Collection entries
■ ■ ■ ■ ■ ■ ■

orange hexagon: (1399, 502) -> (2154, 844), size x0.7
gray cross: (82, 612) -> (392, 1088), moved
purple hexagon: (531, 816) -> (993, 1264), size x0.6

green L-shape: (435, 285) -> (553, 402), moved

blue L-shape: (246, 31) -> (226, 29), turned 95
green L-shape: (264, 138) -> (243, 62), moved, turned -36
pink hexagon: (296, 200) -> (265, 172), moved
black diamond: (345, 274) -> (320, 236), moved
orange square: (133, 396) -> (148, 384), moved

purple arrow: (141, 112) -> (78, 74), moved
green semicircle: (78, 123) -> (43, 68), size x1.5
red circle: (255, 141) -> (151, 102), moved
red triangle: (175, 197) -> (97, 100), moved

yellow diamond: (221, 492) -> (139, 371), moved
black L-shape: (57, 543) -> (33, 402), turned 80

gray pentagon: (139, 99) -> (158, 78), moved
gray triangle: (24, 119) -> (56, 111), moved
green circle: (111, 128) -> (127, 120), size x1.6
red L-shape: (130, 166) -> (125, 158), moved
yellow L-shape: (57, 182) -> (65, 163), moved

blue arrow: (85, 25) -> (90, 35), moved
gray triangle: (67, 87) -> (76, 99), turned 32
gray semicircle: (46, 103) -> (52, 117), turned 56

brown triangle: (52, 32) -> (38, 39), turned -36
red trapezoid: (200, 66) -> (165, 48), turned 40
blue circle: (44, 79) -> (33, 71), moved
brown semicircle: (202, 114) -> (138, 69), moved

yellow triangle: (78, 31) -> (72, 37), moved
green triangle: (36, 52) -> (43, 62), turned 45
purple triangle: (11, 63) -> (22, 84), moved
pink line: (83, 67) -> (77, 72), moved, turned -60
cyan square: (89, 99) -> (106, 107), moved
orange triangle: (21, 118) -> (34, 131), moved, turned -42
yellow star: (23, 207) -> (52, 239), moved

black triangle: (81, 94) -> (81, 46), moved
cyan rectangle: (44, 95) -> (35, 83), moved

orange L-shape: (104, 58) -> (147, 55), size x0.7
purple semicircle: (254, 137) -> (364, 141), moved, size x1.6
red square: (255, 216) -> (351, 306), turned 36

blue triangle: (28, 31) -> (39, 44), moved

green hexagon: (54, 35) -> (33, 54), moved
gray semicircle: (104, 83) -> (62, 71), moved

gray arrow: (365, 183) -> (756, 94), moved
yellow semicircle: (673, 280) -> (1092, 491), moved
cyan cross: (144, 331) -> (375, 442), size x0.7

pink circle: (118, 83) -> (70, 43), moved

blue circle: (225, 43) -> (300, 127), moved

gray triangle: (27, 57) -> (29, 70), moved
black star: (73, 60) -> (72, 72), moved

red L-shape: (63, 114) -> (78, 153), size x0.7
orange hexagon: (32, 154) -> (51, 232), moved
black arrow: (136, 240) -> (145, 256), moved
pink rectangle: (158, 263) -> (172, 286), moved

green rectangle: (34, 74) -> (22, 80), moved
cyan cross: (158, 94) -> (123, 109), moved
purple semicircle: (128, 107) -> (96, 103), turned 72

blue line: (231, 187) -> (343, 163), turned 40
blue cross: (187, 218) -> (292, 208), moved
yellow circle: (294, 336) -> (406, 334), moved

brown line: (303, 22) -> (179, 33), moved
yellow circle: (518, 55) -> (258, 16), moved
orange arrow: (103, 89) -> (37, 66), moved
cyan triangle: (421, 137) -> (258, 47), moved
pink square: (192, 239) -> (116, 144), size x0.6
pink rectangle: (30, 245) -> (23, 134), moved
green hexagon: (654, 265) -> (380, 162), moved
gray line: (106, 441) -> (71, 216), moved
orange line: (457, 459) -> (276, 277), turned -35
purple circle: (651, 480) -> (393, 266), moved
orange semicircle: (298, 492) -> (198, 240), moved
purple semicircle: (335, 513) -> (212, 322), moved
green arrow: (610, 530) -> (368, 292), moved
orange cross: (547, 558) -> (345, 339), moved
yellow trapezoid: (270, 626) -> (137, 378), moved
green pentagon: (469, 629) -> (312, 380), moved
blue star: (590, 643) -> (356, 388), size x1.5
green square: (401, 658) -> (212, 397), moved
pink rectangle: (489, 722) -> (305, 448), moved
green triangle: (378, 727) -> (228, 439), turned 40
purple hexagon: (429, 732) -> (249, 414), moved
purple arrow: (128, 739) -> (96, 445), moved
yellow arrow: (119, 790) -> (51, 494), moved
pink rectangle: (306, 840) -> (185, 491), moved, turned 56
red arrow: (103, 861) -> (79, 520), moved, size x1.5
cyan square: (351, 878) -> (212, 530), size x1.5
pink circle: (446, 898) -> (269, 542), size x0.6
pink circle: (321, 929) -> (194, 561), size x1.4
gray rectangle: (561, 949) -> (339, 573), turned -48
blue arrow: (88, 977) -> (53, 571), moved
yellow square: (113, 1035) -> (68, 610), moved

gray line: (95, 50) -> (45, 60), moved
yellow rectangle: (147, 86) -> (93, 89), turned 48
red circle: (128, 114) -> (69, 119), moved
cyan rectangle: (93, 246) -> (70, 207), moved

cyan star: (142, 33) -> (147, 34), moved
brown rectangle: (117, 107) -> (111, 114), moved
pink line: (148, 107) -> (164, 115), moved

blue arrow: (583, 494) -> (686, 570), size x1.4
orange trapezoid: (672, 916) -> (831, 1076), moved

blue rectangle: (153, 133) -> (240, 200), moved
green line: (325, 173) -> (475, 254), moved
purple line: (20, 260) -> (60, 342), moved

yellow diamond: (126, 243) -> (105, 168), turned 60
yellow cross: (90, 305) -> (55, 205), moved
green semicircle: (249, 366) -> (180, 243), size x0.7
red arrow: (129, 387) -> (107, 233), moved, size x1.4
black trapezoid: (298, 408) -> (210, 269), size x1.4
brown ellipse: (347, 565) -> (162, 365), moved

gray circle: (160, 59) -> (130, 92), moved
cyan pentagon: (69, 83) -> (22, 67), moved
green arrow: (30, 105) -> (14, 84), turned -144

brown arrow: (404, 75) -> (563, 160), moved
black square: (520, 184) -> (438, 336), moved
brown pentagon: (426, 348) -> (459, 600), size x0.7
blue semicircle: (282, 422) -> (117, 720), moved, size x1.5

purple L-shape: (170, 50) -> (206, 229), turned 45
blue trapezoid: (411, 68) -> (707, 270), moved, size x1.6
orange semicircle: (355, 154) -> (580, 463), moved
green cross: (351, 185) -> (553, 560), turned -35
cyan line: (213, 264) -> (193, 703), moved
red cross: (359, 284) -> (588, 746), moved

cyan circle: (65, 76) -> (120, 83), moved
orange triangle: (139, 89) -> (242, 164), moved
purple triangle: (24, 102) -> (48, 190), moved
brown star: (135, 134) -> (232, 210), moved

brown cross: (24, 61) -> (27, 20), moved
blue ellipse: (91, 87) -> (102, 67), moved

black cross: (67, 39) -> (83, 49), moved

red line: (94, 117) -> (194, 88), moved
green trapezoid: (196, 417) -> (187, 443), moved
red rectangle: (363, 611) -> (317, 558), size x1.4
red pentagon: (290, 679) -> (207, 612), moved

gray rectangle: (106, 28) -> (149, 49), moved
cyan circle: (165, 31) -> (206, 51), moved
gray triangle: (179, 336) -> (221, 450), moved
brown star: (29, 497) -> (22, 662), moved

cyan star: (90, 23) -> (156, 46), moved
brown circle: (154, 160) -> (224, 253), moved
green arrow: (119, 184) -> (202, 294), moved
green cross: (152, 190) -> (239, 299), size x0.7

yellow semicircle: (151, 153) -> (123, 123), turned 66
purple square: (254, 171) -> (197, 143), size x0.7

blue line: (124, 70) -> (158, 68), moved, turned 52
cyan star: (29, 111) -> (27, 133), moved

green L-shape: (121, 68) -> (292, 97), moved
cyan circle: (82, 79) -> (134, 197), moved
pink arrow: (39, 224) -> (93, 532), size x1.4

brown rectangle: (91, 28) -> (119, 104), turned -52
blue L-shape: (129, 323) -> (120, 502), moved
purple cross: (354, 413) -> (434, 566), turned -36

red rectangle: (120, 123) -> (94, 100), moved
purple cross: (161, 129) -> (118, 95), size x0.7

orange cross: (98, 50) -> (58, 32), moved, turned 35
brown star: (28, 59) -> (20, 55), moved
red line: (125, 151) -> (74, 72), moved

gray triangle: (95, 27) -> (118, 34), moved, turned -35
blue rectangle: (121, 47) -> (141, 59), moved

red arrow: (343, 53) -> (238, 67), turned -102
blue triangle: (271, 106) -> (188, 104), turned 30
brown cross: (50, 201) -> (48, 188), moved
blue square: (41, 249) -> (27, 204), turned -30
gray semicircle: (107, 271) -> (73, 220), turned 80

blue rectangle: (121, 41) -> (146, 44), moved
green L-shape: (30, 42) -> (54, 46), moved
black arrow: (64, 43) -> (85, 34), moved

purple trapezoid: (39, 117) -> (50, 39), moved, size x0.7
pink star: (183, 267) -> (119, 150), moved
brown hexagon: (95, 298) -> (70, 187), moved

■ ■ ■ ■ ■ ■ ■

## TO DO:
Print the first line of the records above and each line after it, exactly, through the line with "green triangle: (36, 52)".

## TASK OUTPUT:
orange hexagon: (1399, 502) -> (2154, 844), size x0.7
gray cross: (82, 612) -> (392, 1088), moved
purple hexagon: (531, 816) -> (993, 1264), size x0.6

green L-shape: (435, 285) -> (553, 402), moved

blue L-shape: (246, 31) -> (226, 29), turned 95
green L-shape: (264, 138) -> (243, 62), moved, turned -36
pink hexagon: (296, 200) -> (265, 172), moved
black diamond: (345, 274) -> (320, 236), moved
orange square: (133, 396) -> (148, 384), moved

purple arrow: (141, 112) -> (78, 74), moved
green semicircle: (78, 123) -> (43, 68), size x1.5
red circle: (255, 141) -> (151, 102), moved
red triangle: (175, 197) -> (97, 100), moved

yellow diamond: (221, 492) -> (139, 371), moved
black L-shape: (57, 543) -> (33, 402), turned 80

gray pentagon: (139, 99) -> (158, 78), moved
gray triangle: (24, 119) -> (56, 111), moved
green circle: (111, 128) -> (127, 120), size x1.6
red L-shape: (130, 166) -> (125, 158), moved
yellow L-shape: (57, 182) -> (65, 163), moved

blue arrow: (85, 25) -> (90, 35), moved
gray triangle: (67, 87) -> (76, 99), turned 32
gray semicircle: (46, 103) -> (52, 117), turned 56

brown triangle: (52, 32) -> (38, 39), turned -36
red trapezoid: (200, 66) -> (165, 48), turned 40
blue circle: (44, 79) -> (33, 71), moved
brown semicircle: (202, 114) -> (138, 69), moved

yellow triangle: (78, 31) -> (72, 37), moved
green triangle: (36, 52) -> (43, 62), turned 45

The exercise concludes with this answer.